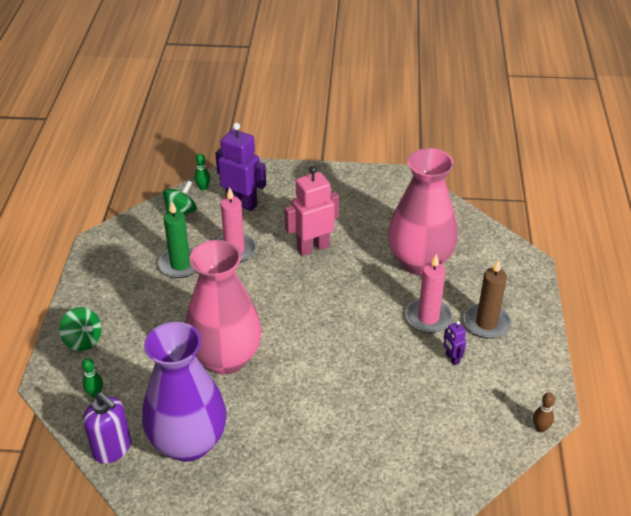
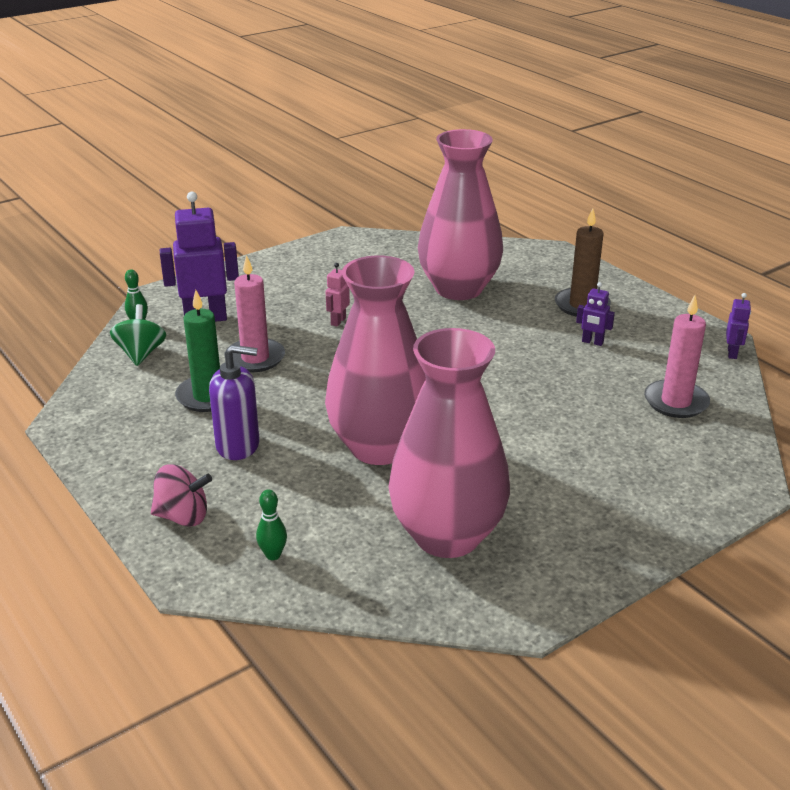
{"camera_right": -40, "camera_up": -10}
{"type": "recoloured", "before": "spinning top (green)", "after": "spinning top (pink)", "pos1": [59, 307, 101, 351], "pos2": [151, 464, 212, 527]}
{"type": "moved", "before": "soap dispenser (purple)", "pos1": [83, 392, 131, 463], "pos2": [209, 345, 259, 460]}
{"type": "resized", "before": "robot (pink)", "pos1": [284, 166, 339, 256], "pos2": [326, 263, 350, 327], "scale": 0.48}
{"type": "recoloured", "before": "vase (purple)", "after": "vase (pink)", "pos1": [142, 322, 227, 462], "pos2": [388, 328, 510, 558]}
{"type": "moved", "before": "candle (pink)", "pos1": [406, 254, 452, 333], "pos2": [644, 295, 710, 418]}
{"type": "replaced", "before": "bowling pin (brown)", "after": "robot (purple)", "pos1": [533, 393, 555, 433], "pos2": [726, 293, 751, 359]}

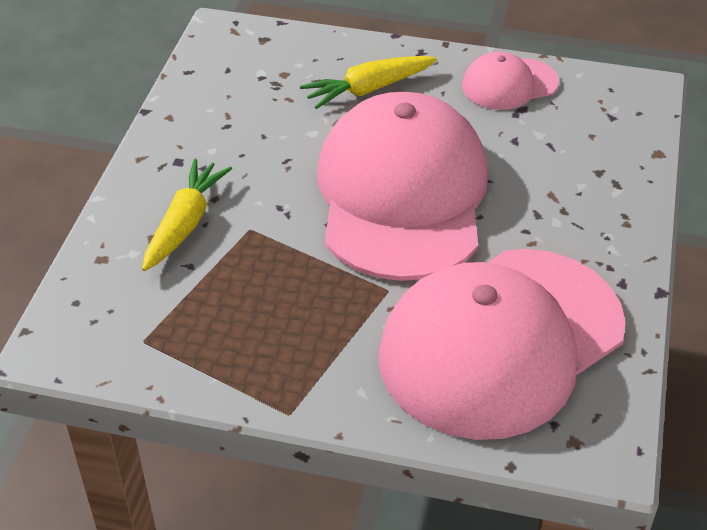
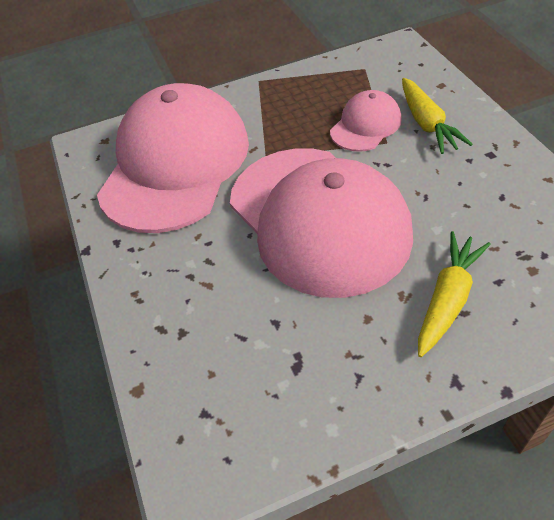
{"camera_right": 150, "camera_up": 5}
{"type": "moved", "before": "cap (pink)", "pos1": [462, 52, 559, 110], "pos2": [330, 90, 402, 152]}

-- -- --

Copy each line in the data that holds the word "robot".

{"type": "resized", "before": "robot (pink)", "pos1": [284, 166, 339, 256], "pos2": [326, 263, 350, 327], "scale": 0.48}
{"type": "replaced", "before": "bowling pin (brown)", "after": "robot (purple)", "pos1": [533, 393, 555, 433], "pos2": [726, 293, 751, 359]}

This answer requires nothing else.